Information supplied:
+---+

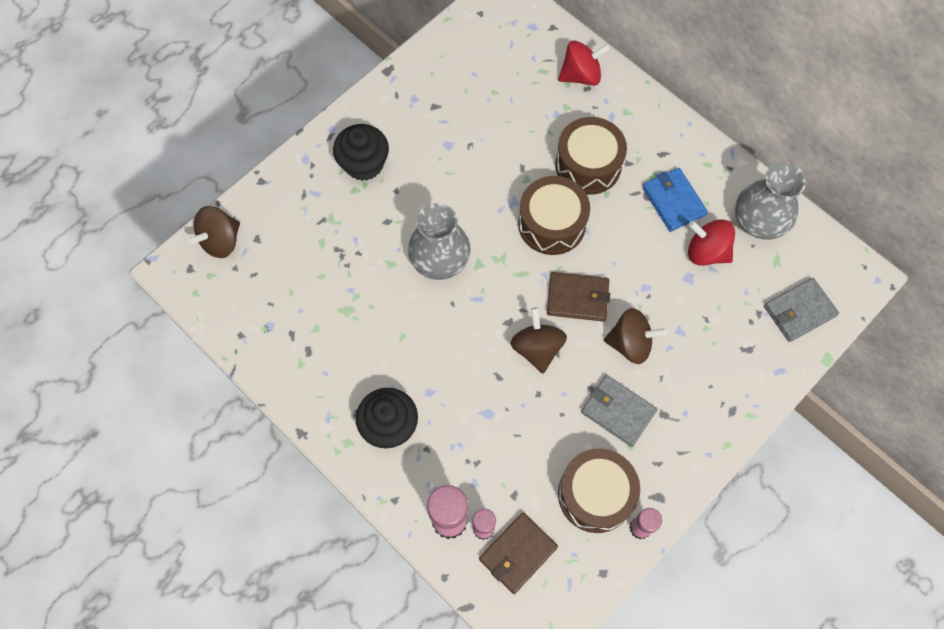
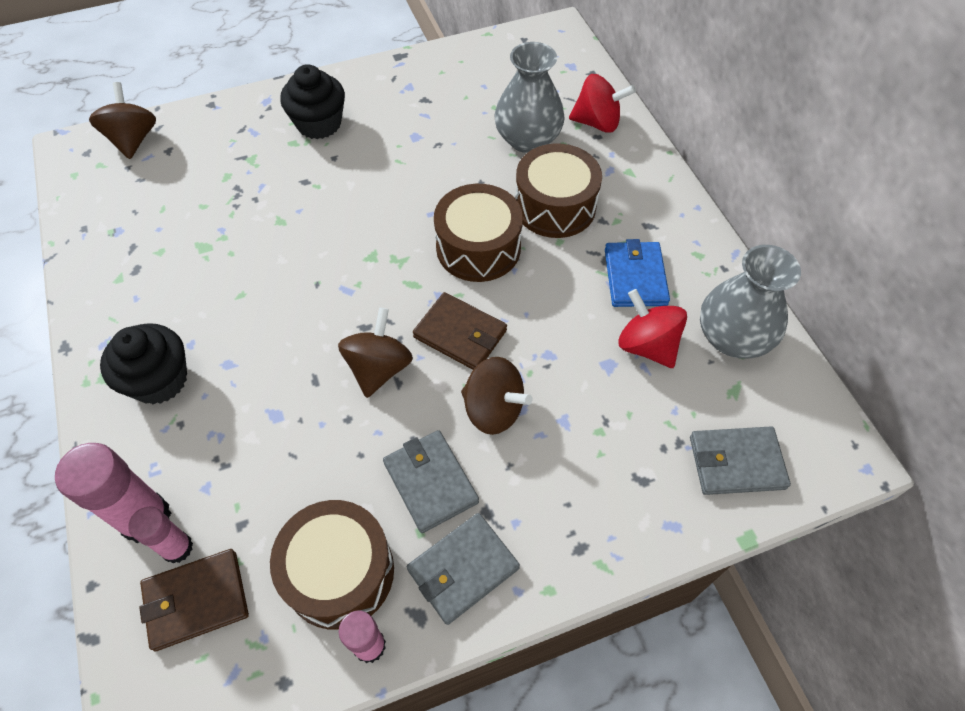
camera: 25 degrees right, 10 degrees down
(220, 241) = (133, 140): brown spinning top -> brown spinning top turned 105 degrees clockwise
(440, 260) = (333, 237): grey vase -> grey vase (527, 139)
(669, 457) = (463, 569): none -> grey wallet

+---+

Exercise instructions: Repeat all the material above exactly, apart from the pictures.

Problem solution:
camera: 25 degrees right, 10 degrees down
(220, 241) = (133, 140): brown spinning top -> brown spinning top turned 105 degrees clockwise
(440, 260) = (333, 237): grey vase -> grey vase (527, 139)
(669, 457) = (463, 569): none -> grey wallet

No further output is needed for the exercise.